Goal of the exercise:
Every record below is to be restated verbatim, though its images are not.
Top of Dataset excerpts
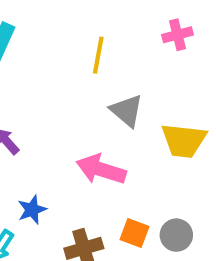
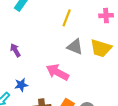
gray triangle: (127, 111) -> (75, 47), turned -30
yellow trapezoid: (184, 140) -> (101, 48), moved

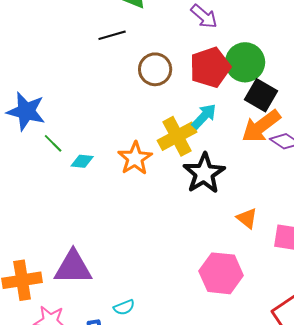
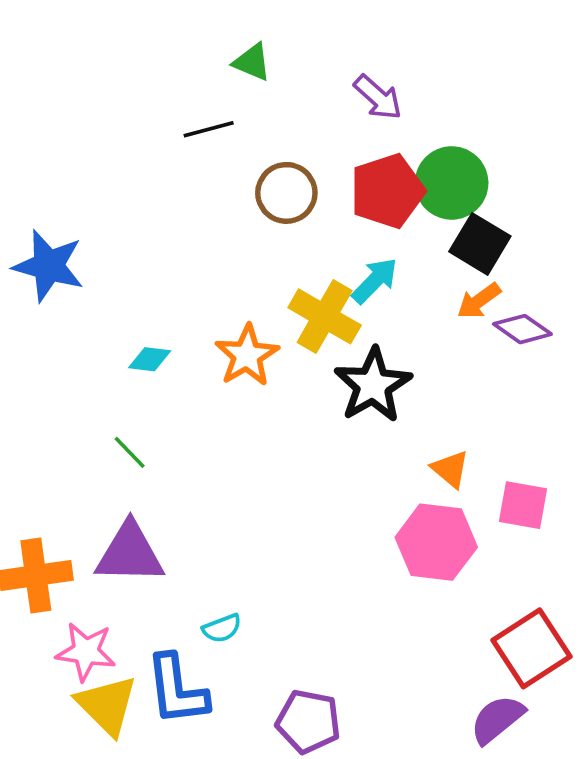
orange arrow: (261, 126) -> (479, 301), size x0.6
yellow cross: (177, 136) -> (325, 316), turned -33
green line: (53, 143) -> (130, 452), moved
pink hexagon: (221, 273) -> (436, 542), moved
Bottom of Dataset excerpts
Output of the exercise:
gray triangle: (127, 111) -> (75, 47), turned -30
yellow trapezoid: (184, 140) -> (101, 48), moved

orange arrow: (261, 126) -> (479, 301), size x0.6
yellow cross: (177, 136) -> (325, 316), turned -33
green line: (53, 143) -> (130, 452), moved
pink hexagon: (221, 273) -> (436, 542), moved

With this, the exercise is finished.